===== DATASET ENTRIES =====

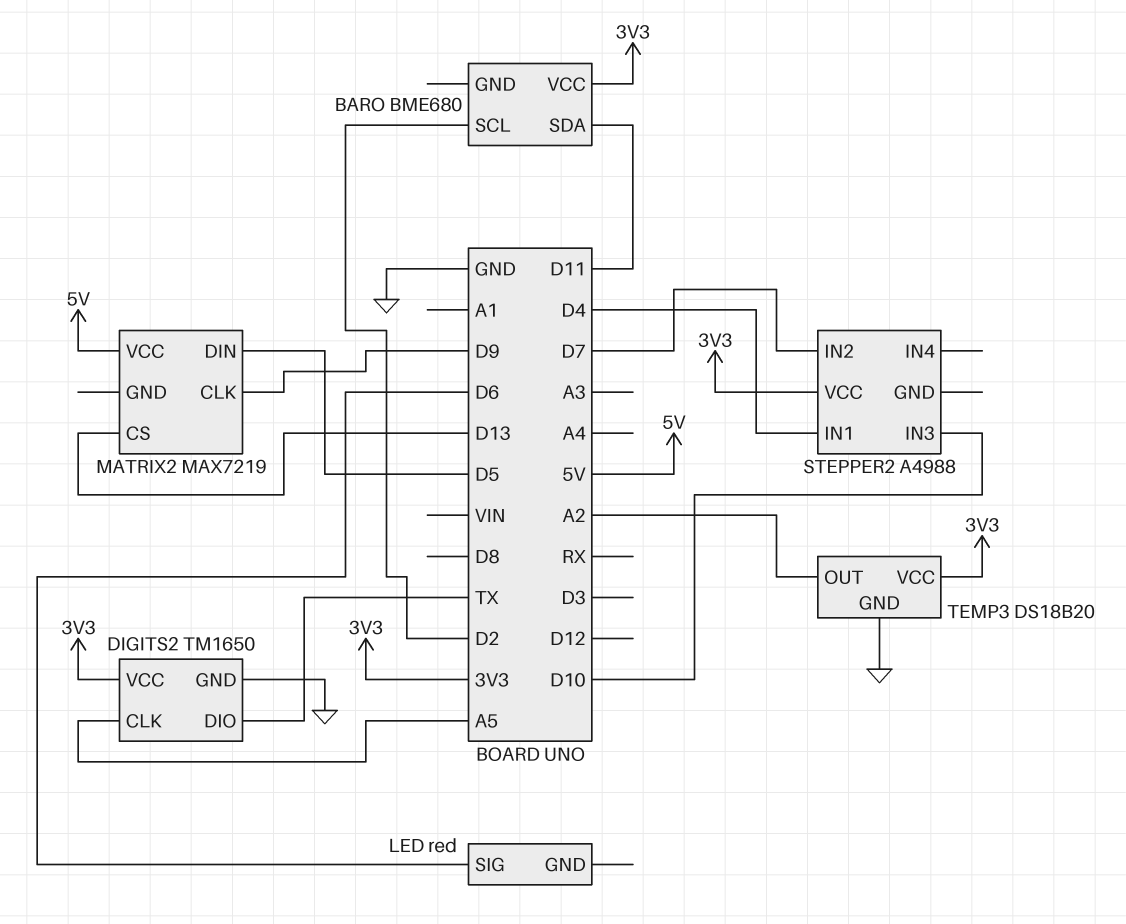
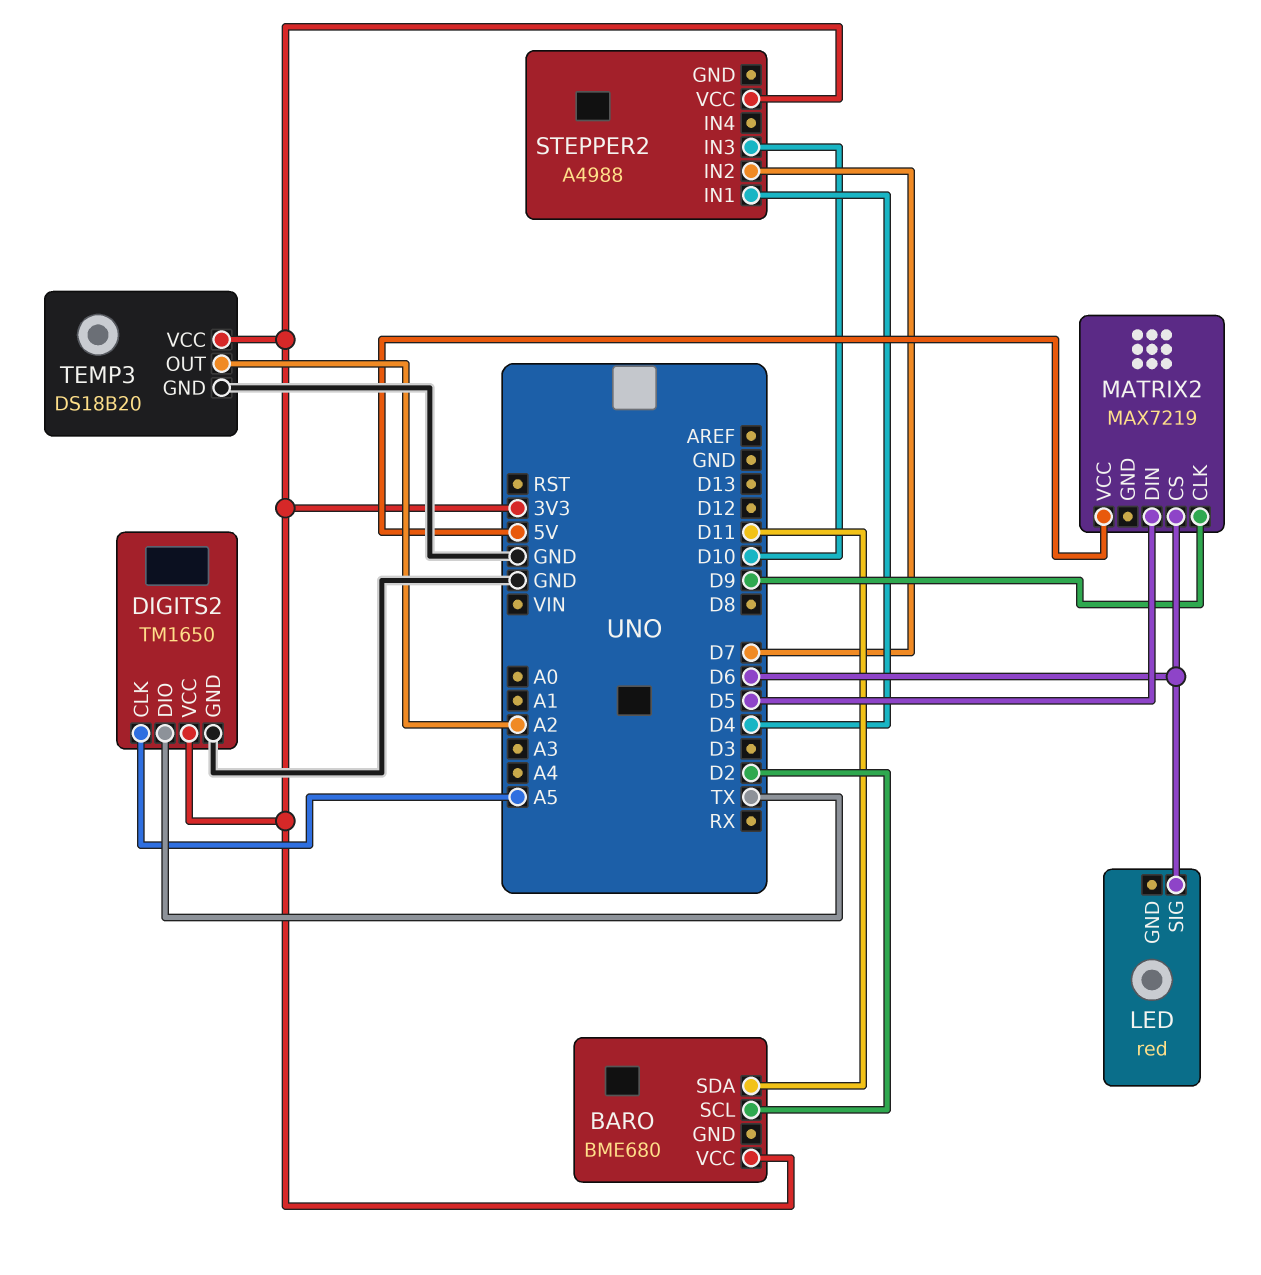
MATRIX2 pin CS: D13 -> D6

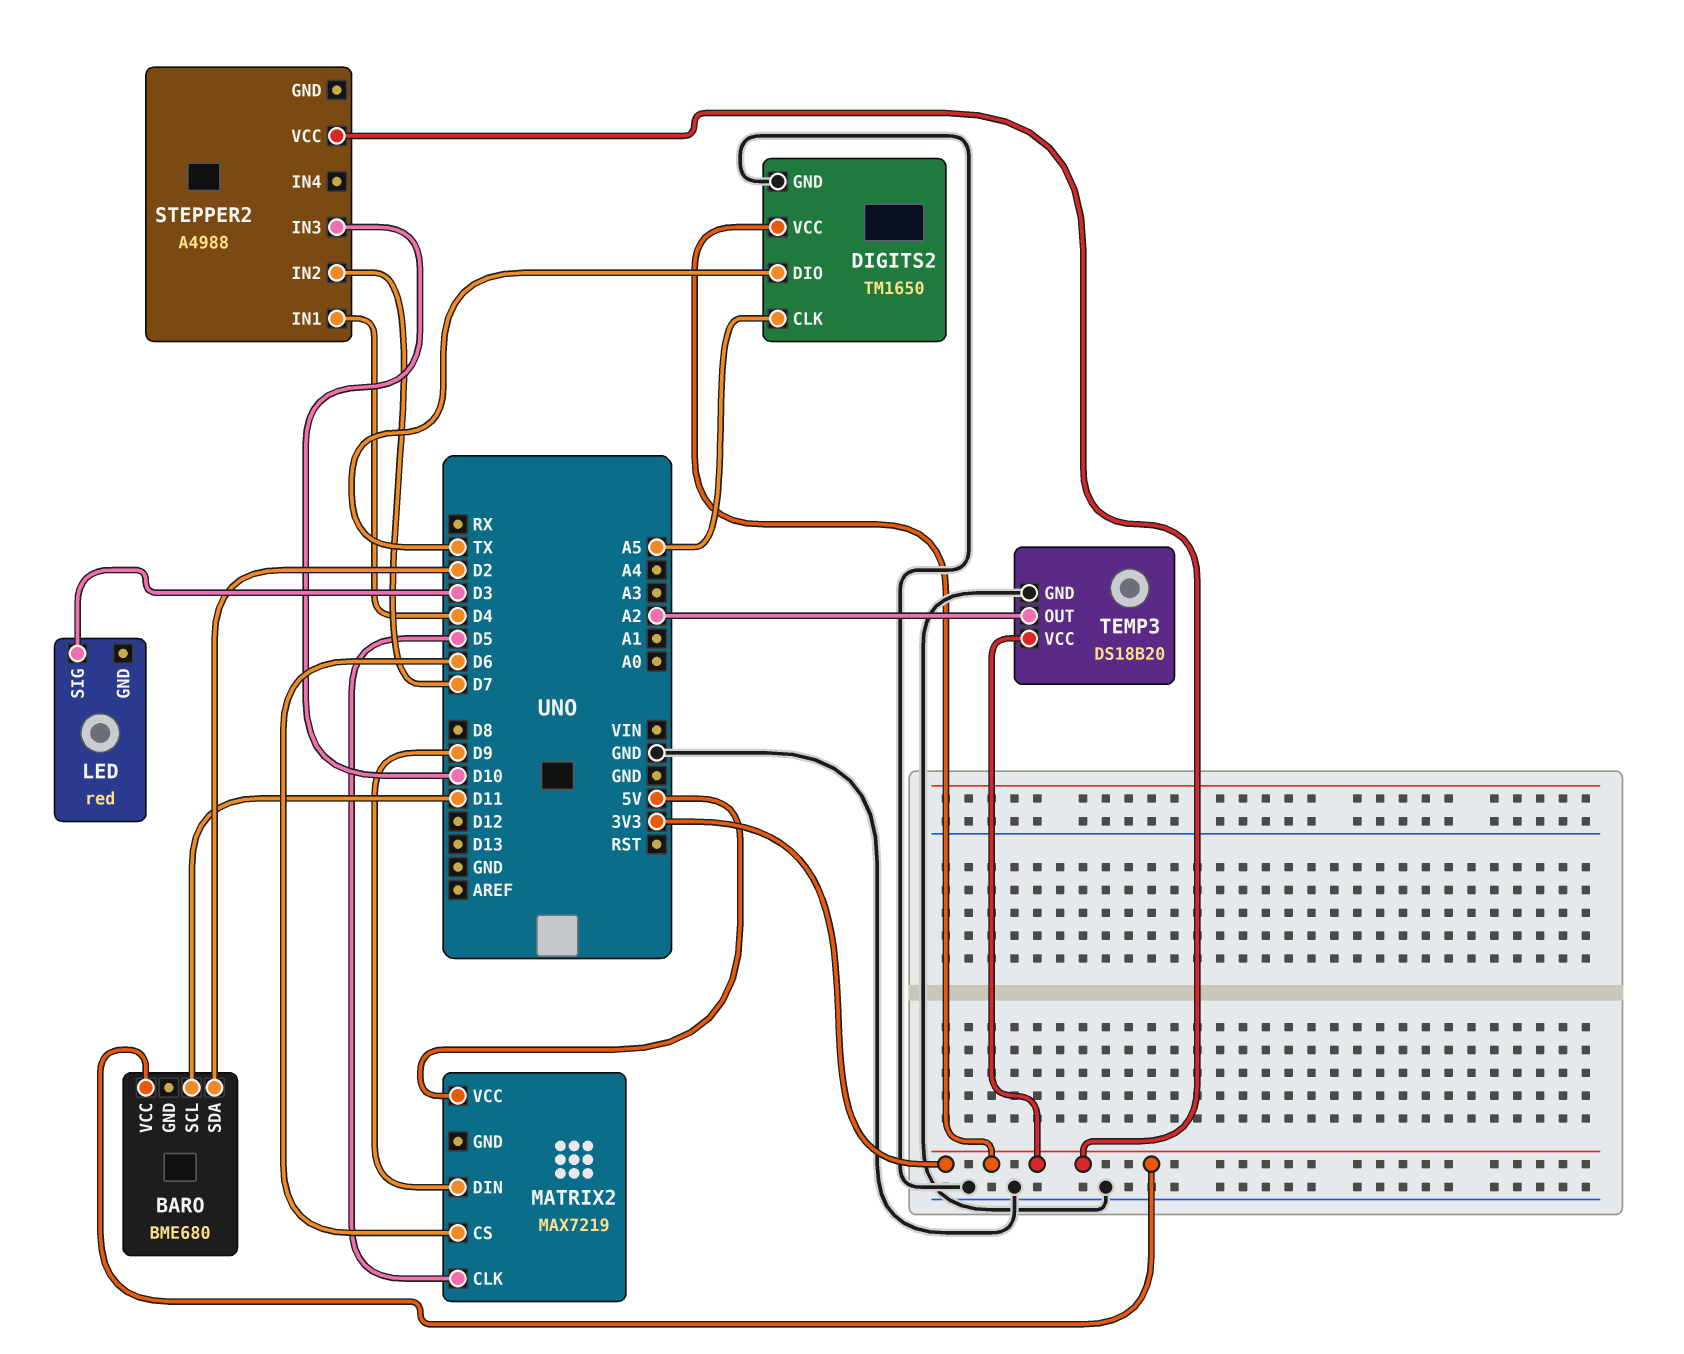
BARO pin SCL: D2 -> D11
BARO pin SDA: D11 -> D2
LED pin SIG: D6 -> D3
MATRIX2 pin CLK: D9 -> D5
MATRIX2 pin DIN: D5 -> D9

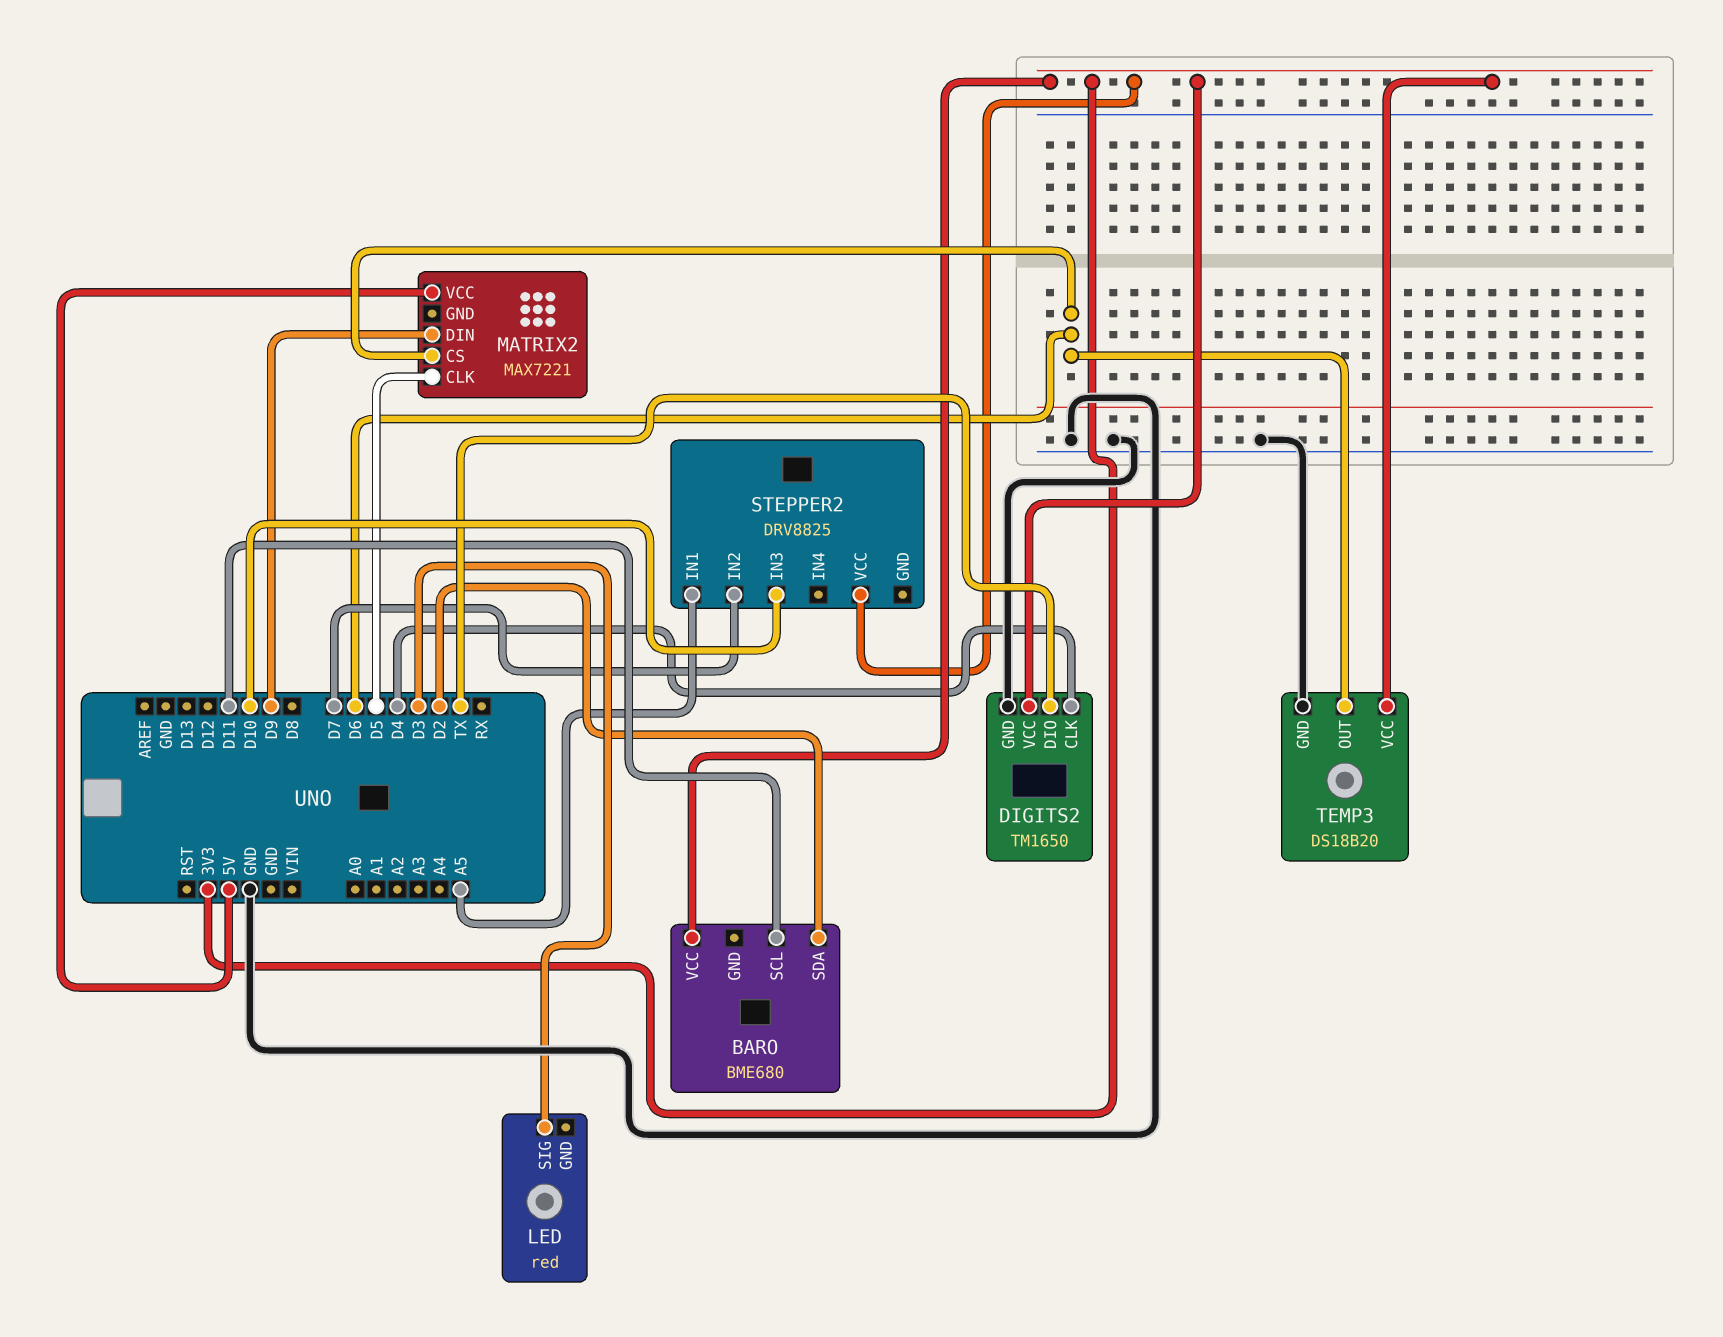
DIGITS2 pin CLK: A5 -> D4
MATRIX2: MAX7219 -> MAX7221
STEPPER2: A4988 -> DRV8825
STEPPER2 pin IN1: D4 -> A5
TEMP3 pin OUT: A2 -> D6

=====

WHAT IS REQUIRED
Restate every record above word for word, without images.

EXERCISE RESULT
MATRIX2 pin CS: D13 -> D6

BARO pin SCL: D2 -> D11
BARO pin SDA: D11 -> D2
LED pin SIG: D6 -> D3
MATRIX2 pin CLK: D9 -> D5
MATRIX2 pin DIN: D5 -> D9

DIGITS2 pin CLK: A5 -> D4
MATRIX2: MAX7219 -> MAX7221
STEPPER2: A4988 -> DRV8825
STEPPER2 pin IN1: D4 -> A5
TEMP3 pin OUT: A2 -> D6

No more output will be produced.